→ **TASK INSTRUCTIONS**: I'd like an exact copy of every line from the start of the entries below through the line containing "pink arrow: (72, 169) -> (49, 144), moved", please.

→ **Stored data**:
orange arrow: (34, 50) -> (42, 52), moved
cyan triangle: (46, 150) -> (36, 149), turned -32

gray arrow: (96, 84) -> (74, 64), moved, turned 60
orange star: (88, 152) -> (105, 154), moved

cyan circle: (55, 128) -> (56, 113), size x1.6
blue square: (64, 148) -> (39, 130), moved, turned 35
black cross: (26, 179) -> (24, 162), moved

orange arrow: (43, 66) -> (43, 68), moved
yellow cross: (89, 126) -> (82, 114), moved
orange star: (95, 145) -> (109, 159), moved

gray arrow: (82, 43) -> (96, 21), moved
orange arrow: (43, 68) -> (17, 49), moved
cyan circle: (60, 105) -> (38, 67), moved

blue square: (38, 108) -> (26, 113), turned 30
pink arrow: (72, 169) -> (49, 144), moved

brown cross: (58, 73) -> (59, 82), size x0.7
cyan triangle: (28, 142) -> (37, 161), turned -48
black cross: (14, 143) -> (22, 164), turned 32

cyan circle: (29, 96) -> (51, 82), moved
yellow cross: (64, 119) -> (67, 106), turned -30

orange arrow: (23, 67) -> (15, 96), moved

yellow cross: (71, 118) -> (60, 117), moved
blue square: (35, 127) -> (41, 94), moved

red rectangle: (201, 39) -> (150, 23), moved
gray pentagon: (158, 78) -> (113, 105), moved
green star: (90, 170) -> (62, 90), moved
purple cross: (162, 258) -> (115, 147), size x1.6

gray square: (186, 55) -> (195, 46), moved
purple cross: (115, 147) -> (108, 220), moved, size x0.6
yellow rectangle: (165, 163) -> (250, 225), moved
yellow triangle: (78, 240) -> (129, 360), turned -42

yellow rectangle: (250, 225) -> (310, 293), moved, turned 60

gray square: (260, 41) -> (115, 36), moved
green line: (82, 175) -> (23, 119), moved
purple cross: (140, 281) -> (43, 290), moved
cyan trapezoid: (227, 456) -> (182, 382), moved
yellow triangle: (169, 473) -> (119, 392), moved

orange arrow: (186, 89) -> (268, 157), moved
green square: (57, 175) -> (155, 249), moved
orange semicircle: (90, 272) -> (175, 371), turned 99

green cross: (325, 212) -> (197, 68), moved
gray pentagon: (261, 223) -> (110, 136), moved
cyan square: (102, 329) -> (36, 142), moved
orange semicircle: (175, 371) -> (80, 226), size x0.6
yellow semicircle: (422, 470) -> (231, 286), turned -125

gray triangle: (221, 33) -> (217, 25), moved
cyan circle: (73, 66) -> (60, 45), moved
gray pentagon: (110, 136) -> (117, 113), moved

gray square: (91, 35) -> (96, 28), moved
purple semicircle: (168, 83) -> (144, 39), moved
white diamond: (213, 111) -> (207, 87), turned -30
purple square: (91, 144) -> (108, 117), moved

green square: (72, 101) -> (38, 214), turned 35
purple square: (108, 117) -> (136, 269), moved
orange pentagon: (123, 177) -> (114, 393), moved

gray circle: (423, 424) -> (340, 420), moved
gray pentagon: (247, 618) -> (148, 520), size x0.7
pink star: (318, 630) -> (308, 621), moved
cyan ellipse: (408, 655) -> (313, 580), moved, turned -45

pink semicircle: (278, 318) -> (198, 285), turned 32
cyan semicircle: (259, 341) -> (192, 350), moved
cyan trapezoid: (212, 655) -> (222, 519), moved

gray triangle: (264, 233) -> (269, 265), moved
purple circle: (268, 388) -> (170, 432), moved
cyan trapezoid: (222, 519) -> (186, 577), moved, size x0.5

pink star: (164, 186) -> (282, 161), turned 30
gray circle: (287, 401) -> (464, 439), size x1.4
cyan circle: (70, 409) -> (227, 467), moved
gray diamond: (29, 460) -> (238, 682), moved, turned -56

→ **FINISHED EXERCISE**:
orange arrow: (34, 50) -> (42, 52), moved
cyan triangle: (46, 150) -> (36, 149), turned -32

gray arrow: (96, 84) -> (74, 64), moved, turned 60
orange star: (88, 152) -> (105, 154), moved

cyan circle: (55, 128) -> (56, 113), size x1.6
blue square: (64, 148) -> (39, 130), moved, turned 35
black cross: (26, 179) -> (24, 162), moved

orange arrow: (43, 66) -> (43, 68), moved
yellow cross: (89, 126) -> (82, 114), moved
orange star: (95, 145) -> (109, 159), moved

gray arrow: (82, 43) -> (96, 21), moved
orange arrow: (43, 68) -> (17, 49), moved
cyan circle: (60, 105) -> (38, 67), moved

blue square: (38, 108) -> (26, 113), turned 30
pink arrow: (72, 169) -> (49, 144), moved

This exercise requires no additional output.